=== Prompt ===
Your answer must be the exact lines below, starting with the line with "(444, 345) = (438, 571): turquoise" and going on through the line with "(372, 276) = (243, 202): grey", both included, with no pictures.

=== Records for processing ===
##########

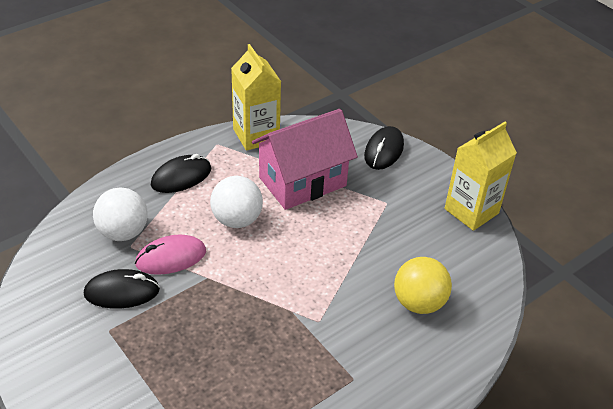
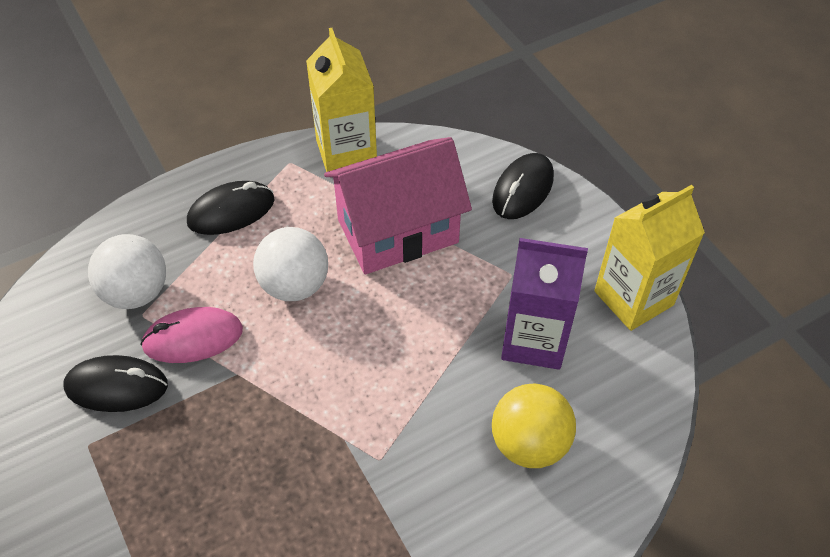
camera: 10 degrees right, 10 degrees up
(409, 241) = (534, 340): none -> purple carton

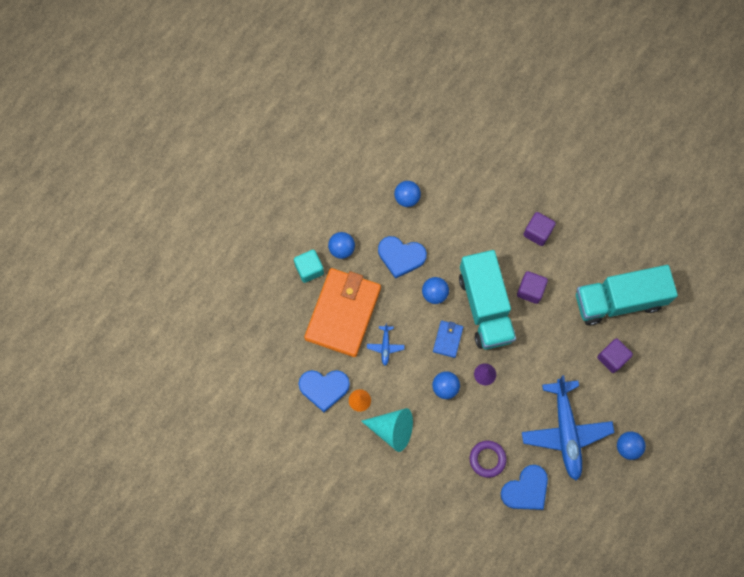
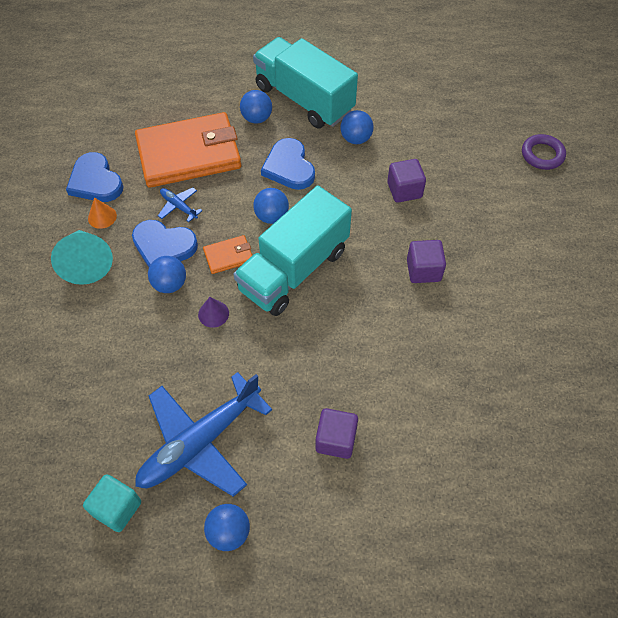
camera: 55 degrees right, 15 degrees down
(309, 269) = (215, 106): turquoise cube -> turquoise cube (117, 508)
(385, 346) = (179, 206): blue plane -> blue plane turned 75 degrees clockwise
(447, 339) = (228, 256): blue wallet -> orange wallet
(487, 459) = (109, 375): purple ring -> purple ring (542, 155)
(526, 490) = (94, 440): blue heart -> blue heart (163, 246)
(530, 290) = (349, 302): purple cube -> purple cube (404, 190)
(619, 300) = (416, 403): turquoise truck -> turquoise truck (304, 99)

##########

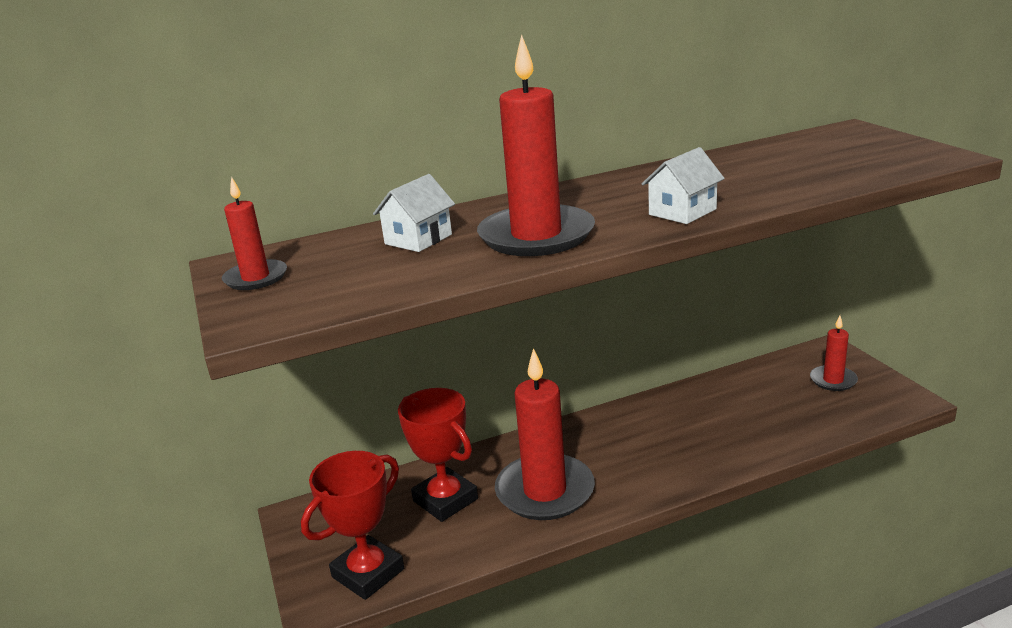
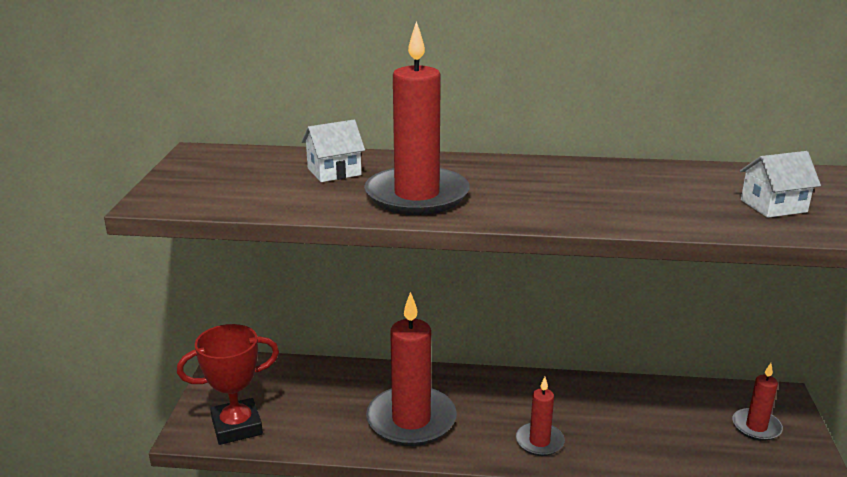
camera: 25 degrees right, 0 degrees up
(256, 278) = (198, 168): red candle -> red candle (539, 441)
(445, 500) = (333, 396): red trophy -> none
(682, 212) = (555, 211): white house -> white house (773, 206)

##########

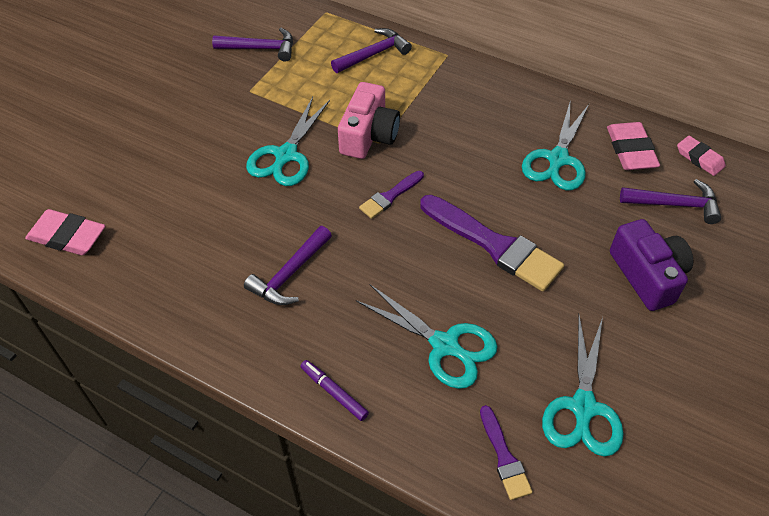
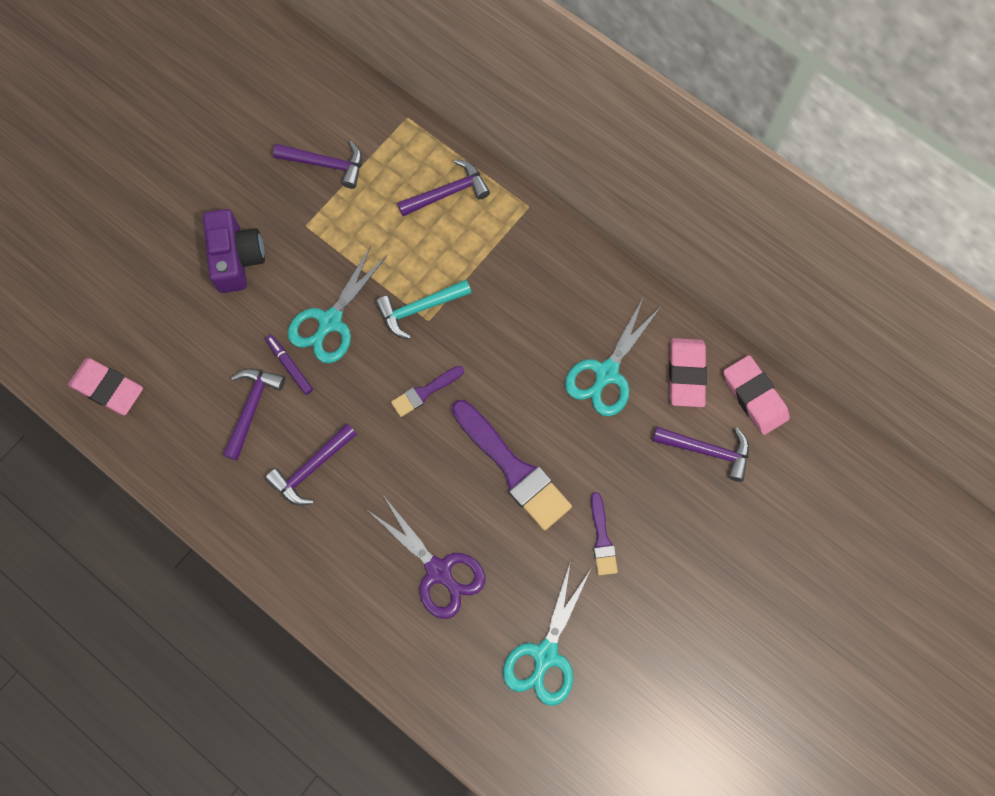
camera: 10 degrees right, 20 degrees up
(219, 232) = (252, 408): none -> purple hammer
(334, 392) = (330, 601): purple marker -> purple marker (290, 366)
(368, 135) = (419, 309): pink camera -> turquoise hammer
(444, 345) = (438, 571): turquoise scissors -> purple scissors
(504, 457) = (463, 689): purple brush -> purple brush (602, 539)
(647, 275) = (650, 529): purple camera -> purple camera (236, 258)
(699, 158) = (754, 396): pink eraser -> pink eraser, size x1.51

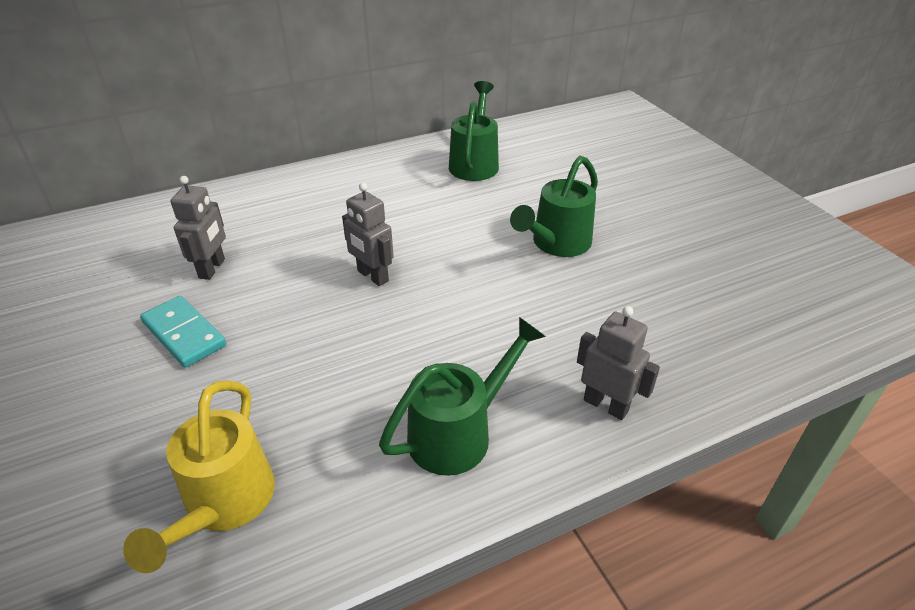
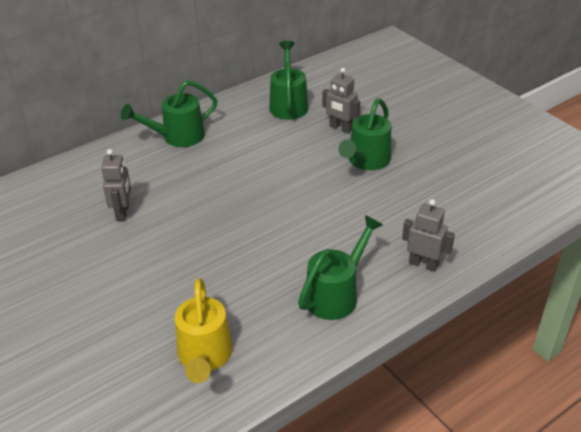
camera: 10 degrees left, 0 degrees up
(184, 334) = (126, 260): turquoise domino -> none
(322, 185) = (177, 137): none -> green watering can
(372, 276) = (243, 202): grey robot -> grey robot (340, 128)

##########

=== Output of the task ===
(444, 345) = (438, 571): turquoise scissors -> purple scissors
(504, 457) = (463, 689): purple brush -> purple brush (602, 539)
(647, 275) = (650, 529): purple camera -> purple camera (236, 258)
(699, 158) = (754, 396): pink eraser -> pink eraser, size x1.51

camera: 10 degrees left, 0 degrees up
(184, 334) = (126, 260): turquoise domino -> none
(322, 185) = (177, 137): none -> green watering can
(372, 276) = (243, 202): grey robot -> grey robot (340, 128)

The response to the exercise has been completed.